→ **Records for the exercise**:
==============================

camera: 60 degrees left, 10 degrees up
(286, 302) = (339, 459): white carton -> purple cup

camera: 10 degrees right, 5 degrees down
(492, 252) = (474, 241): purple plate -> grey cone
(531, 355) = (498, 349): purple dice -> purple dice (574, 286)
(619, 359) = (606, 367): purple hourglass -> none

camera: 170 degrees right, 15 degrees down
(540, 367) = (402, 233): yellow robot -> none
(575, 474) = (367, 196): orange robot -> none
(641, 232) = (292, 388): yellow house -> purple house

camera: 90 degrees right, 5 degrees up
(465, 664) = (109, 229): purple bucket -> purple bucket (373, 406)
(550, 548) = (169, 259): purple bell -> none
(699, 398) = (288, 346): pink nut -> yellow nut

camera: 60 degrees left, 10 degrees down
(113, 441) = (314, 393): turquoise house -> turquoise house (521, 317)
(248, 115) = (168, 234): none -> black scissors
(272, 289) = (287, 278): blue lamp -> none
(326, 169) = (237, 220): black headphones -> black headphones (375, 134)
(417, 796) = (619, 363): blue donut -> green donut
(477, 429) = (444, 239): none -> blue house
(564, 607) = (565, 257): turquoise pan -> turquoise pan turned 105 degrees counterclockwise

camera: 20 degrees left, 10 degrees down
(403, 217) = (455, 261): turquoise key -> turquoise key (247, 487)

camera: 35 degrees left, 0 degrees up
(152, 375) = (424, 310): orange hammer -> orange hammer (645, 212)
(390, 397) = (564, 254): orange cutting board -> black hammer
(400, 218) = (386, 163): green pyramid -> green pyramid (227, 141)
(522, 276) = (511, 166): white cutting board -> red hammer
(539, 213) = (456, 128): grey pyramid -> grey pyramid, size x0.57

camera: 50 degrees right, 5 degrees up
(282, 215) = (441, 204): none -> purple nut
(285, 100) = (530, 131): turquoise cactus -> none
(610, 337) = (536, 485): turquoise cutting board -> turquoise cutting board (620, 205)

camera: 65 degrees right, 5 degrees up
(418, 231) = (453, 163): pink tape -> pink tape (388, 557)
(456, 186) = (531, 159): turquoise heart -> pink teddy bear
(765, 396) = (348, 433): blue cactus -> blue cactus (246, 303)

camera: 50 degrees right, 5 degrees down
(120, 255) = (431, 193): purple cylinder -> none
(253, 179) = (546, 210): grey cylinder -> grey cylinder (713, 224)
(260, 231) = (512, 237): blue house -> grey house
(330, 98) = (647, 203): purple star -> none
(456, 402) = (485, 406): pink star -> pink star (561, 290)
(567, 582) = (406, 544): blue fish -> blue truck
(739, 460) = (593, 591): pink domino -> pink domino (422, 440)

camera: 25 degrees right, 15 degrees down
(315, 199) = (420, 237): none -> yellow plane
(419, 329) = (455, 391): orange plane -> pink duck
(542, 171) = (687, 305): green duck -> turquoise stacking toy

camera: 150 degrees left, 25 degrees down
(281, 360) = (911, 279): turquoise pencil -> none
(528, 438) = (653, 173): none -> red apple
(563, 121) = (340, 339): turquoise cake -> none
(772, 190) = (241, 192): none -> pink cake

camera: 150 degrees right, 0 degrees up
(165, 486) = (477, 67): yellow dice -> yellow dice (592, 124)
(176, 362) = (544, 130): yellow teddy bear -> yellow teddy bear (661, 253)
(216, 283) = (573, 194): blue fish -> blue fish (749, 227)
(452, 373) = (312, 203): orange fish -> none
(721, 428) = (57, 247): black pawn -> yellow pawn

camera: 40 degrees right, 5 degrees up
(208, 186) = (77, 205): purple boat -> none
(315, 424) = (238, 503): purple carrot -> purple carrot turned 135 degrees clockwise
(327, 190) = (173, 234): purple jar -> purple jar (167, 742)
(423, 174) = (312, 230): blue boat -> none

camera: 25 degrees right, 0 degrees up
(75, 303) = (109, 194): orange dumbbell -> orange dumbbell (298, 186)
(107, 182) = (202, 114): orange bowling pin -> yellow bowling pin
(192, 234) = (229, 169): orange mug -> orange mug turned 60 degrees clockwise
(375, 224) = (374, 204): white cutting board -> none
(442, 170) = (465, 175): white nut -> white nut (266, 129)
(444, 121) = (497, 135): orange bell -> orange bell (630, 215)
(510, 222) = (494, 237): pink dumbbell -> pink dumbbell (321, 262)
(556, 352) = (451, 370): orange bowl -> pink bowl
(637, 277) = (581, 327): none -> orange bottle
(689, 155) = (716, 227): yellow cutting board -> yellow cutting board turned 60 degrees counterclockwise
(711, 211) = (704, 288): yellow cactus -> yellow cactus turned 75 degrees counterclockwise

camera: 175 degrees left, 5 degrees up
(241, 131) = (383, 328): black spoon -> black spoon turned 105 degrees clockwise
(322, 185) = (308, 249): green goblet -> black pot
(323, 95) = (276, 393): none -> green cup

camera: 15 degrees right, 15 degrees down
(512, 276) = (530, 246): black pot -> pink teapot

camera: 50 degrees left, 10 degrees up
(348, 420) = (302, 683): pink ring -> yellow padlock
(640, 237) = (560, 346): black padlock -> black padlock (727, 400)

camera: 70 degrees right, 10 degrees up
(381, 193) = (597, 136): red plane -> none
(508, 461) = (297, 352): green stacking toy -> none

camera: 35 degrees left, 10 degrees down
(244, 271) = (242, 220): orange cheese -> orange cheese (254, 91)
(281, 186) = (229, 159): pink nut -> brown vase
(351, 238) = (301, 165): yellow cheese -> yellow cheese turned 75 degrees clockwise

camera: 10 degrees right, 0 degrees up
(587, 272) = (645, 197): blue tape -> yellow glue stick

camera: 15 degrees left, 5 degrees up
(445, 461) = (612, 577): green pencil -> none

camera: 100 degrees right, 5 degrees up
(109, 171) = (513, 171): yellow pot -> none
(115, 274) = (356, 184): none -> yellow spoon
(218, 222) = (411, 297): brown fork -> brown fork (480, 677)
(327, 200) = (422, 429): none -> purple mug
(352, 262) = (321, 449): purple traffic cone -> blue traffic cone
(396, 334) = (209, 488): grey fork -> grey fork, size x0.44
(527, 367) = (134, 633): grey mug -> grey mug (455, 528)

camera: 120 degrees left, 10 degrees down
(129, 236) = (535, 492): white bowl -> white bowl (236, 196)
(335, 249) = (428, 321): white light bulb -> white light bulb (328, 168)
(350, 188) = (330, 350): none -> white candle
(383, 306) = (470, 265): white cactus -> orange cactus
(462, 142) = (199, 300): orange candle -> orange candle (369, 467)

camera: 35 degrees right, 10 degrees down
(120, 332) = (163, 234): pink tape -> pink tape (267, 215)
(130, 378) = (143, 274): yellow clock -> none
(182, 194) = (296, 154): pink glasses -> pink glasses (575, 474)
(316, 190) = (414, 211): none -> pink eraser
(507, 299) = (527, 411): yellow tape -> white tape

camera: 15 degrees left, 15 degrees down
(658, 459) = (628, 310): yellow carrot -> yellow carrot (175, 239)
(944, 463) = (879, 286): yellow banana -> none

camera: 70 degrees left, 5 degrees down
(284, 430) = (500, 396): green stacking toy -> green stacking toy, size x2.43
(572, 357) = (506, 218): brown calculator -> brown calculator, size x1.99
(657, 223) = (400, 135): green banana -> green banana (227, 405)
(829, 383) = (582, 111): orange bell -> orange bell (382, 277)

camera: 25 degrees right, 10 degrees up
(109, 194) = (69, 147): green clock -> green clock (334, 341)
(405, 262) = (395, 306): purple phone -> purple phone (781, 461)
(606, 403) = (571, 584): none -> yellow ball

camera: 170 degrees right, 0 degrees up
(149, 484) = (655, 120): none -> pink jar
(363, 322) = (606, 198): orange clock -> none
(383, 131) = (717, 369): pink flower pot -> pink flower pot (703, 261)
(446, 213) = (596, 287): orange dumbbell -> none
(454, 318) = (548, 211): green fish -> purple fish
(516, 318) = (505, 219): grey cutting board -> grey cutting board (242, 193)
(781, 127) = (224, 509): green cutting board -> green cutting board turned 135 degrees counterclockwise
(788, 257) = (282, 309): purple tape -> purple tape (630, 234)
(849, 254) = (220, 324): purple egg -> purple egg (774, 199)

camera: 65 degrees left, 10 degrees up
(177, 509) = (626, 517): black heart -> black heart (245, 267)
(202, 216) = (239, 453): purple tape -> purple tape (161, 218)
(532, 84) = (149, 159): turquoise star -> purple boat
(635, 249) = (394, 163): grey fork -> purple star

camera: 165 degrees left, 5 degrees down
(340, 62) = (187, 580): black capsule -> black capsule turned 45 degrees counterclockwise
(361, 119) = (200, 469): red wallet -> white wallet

==============================

Starting at the line where "(405, 262) = (395, 306): purple" appears, write out every line exactly as it stands until the listing ends, and add nothing.

(405, 262) = (395, 306): purple phone -> purple phone (781, 461)
(606, 403) = (571, 584): none -> yellow ball

camera: 170 degrees right, 0 degrees up
(149, 484) = (655, 120): none -> pink jar
(363, 322) = (606, 198): orange clock -> none
(383, 131) = (717, 369): pink flower pot -> pink flower pot (703, 261)
(446, 213) = (596, 287): orange dumbbell -> none
(454, 318) = (548, 211): green fish -> purple fish
(516, 318) = (505, 219): grey cutting board -> grey cutting board (242, 193)
(781, 127) = (224, 509): green cutting board -> green cutting board turned 135 degrees counterclockwise
(788, 257) = (282, 309): purple tape -> purple tape (630, 234)
(849, 254) = (220, 324): purple egg -> purple egg (774, 199)

camera: 65 degrees left, 10 degrees up
(177, 509) = (626, 517): black heart -> black heart (245, 267)
(202, 216) = (239, 453): purple tape -> purple tape (161, 218)
(532, 84) = (149, 159): turquoise star -> purple boat
(635, 249) = (394, 163): grey fork -> purple star

camera: 165 degrees left, 5 degrees down
(340, 62) = (187, 580): black capsule -> black capsule turned 45 degrees counterclockwise
(361, 119) = (200, 469): red wallet -> white wallet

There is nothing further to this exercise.